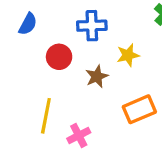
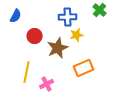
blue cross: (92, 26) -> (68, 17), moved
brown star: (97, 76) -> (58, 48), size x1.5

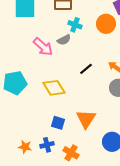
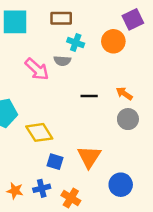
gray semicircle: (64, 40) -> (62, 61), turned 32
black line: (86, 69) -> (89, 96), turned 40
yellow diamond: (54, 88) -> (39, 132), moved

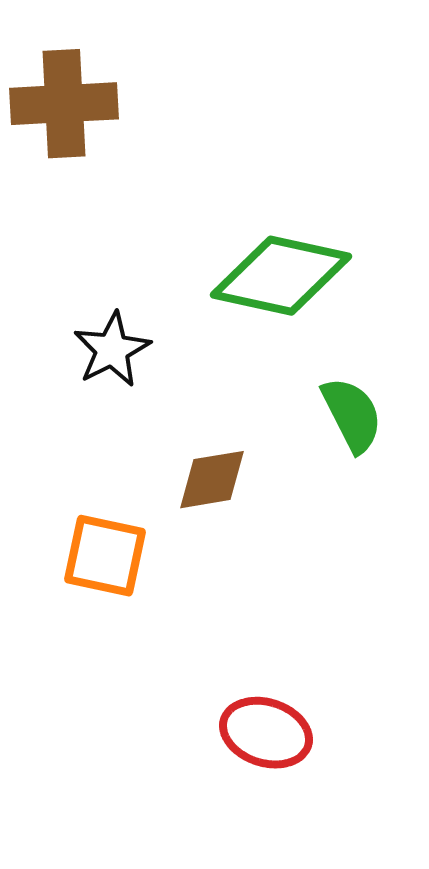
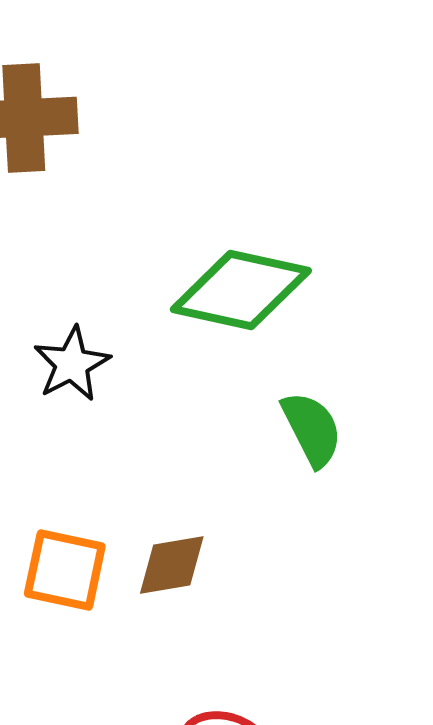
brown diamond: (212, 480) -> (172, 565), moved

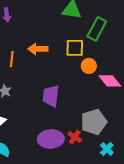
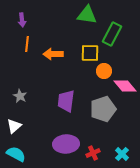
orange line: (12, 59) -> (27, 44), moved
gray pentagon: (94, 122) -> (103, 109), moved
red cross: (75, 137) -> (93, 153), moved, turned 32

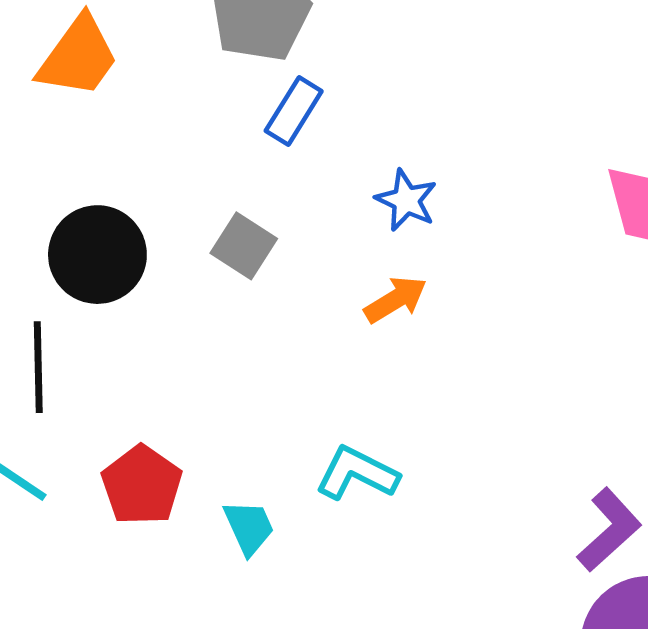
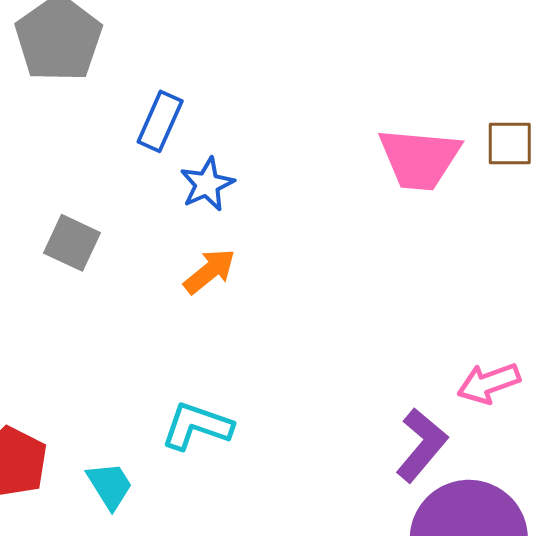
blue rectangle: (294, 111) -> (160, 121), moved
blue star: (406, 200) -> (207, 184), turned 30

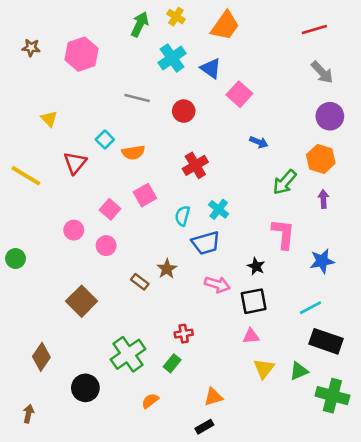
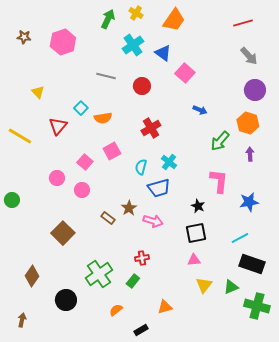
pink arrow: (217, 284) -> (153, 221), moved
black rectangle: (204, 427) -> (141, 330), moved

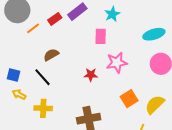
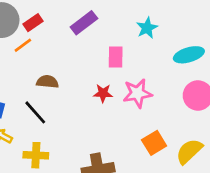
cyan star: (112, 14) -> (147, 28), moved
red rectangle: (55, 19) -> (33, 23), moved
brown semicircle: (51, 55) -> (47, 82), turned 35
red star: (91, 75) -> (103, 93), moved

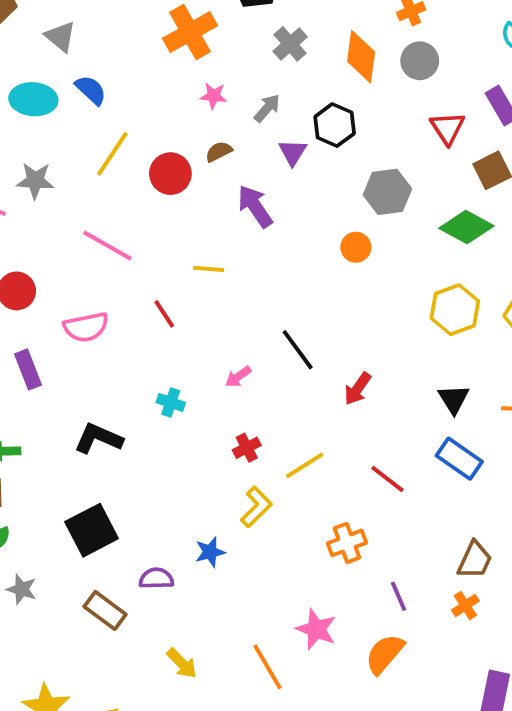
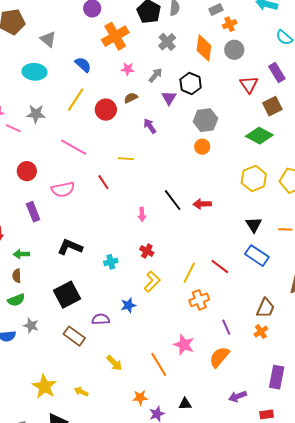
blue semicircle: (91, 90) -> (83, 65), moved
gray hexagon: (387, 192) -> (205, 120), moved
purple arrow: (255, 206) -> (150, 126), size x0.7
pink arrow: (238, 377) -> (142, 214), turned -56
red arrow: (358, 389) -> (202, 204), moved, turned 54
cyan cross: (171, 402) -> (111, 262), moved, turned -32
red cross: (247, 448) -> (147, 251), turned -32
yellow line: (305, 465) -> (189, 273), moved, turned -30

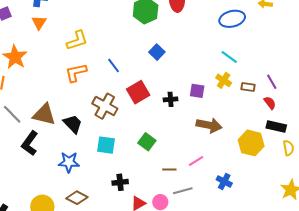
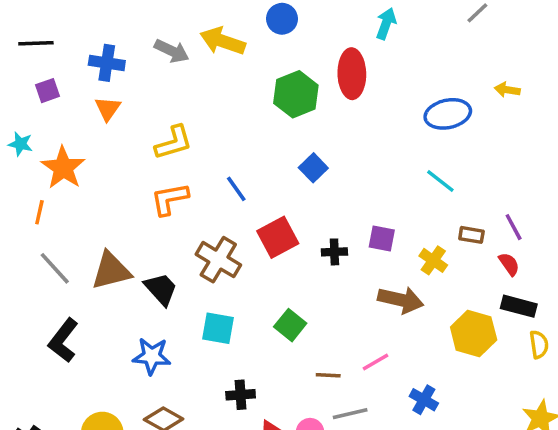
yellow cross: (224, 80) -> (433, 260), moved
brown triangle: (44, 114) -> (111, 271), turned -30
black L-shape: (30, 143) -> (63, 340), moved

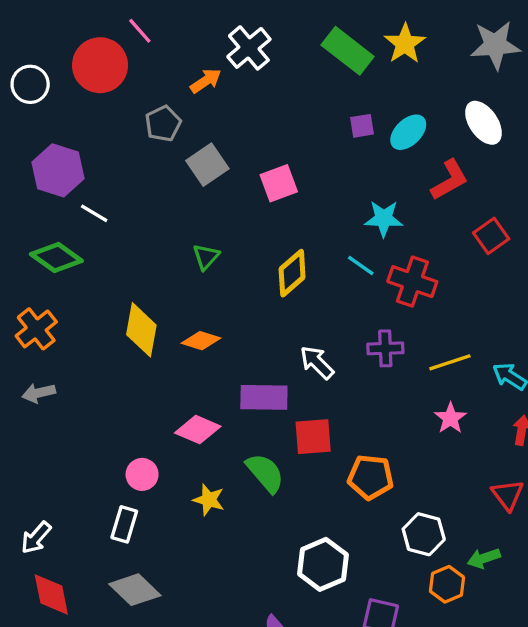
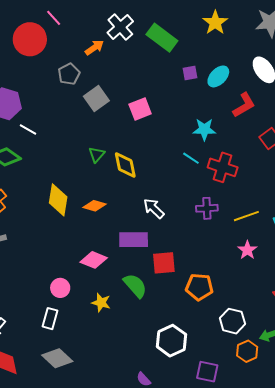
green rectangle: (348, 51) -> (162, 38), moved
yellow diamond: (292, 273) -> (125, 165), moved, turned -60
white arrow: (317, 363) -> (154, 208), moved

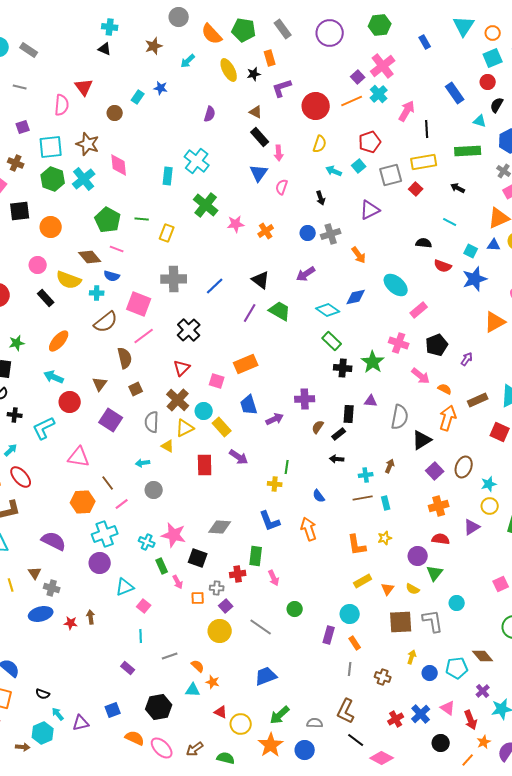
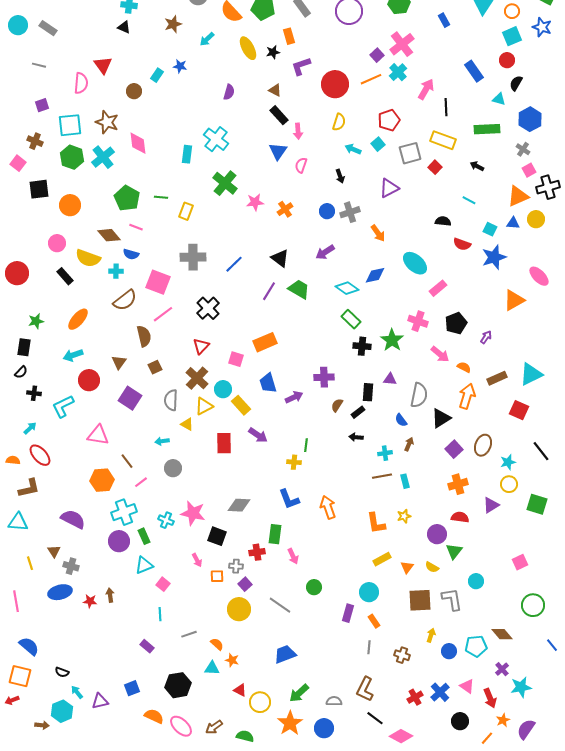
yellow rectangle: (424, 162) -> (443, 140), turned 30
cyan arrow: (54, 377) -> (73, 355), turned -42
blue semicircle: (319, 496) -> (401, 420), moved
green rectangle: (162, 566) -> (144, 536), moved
══════
— Your goal —
Above are the records; copy exactly the lines from the one with "gray semicircle: (64, 40)" through the one with "blue star: (406, 200)", including both, and nothing more. Leave out pictures.

— Answer section —
gray semicircle: (64, 40) -> (62, 61), turned 32
black line: (86, 69) -> (89, 96), turned 40
yellow diamond: (54, 88) -> (39, 132), moved

brown diamond: (212, 480) -> (172, 565), moved

orange line: (12, 59) -> (27, 44), moved
gray pentagon: (94, 122) -> (103, 109), moved
red cross: (75, 137) -> (93, 153), moved, turned 32

blue rectangle: (294, 111) -> (160, 121), moved
blue star: (406, 200) -> (207, 184), turned 30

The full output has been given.